▶ **SOURCE RECORDS**:
__________________________________________________
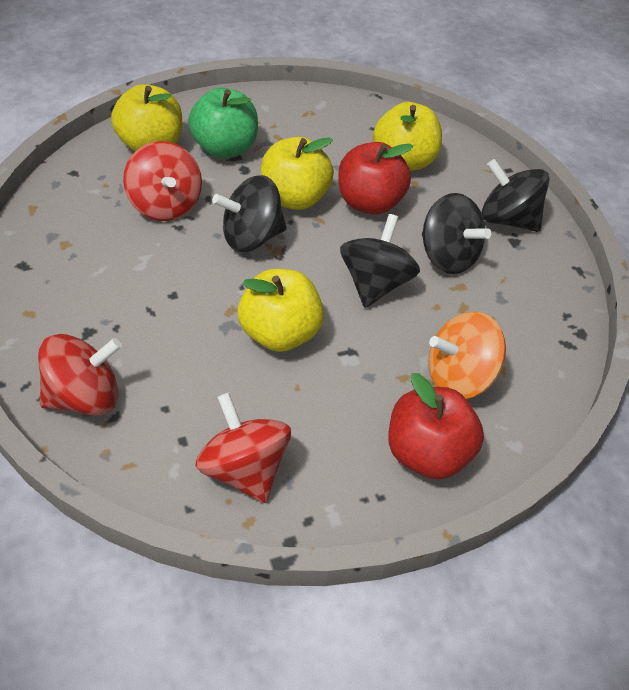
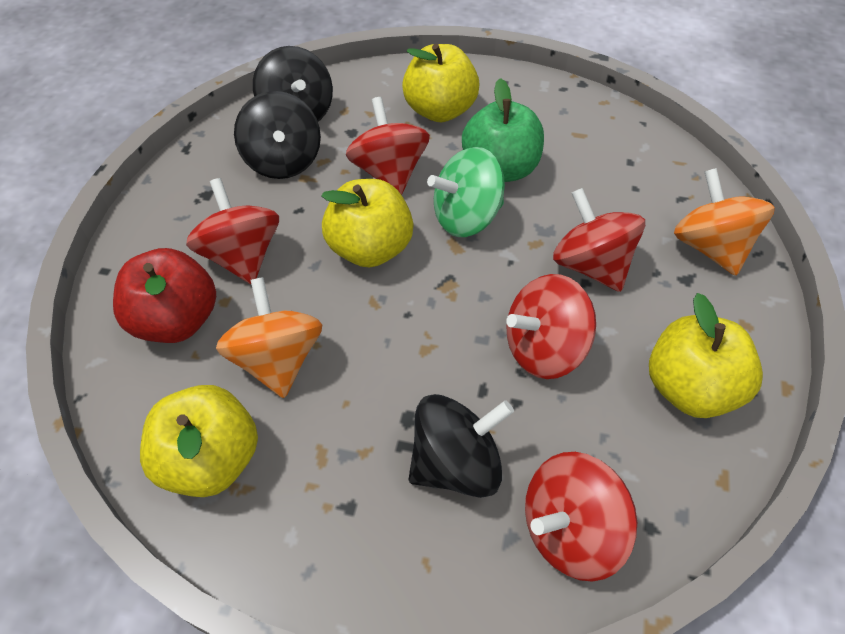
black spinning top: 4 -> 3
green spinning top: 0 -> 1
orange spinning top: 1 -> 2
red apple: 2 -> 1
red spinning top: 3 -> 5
__________________________________________________
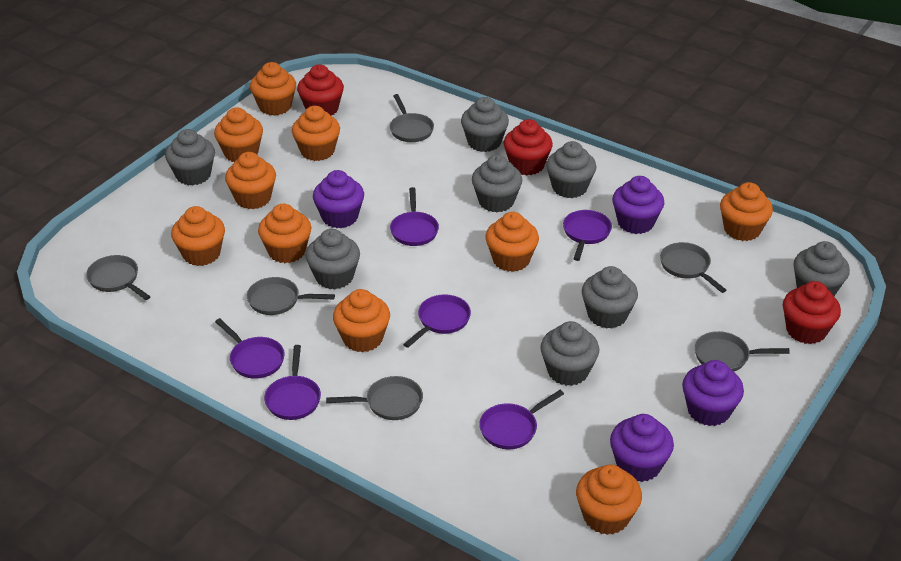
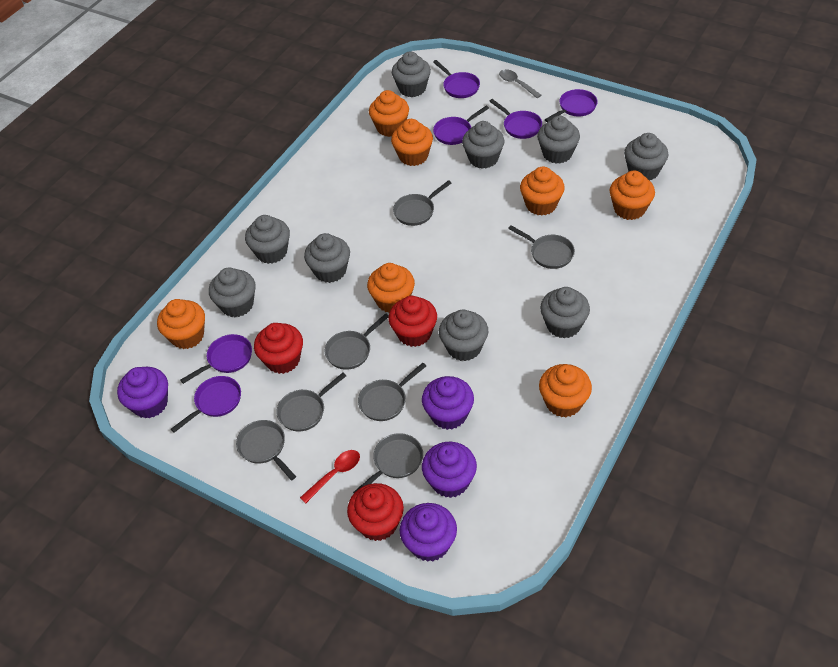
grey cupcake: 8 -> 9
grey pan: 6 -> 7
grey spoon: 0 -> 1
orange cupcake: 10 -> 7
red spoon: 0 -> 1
__________________________________________________
▶ **PROBLEM DESCRIPTION**: Copy out the lines above with "spinning" in them.

▶ **EXERCISE RESULT**:
black spinning top: 4 -> 3
green spinning top: 0 -> 1
orange spinning top: 1 -> 2
red spinning top: 3 -> 5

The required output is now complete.